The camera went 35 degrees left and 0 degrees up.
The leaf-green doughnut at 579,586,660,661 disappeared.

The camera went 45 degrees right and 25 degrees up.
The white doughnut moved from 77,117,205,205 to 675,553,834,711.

▸ **PROBLEM DETAILS**
Retype the material in full. Keep every character as it is.

▸ **ANSWER FOR THIS EXERCISE**
The camera went 35 degrees left and 0 degrees up.
The leaf-green doughnut at 579,586,660,661 disappeared.

The camera went 45 degrees right and 25 degrees up.
The white doughnut moved from 77,117,205,205 to 675,553,834,711.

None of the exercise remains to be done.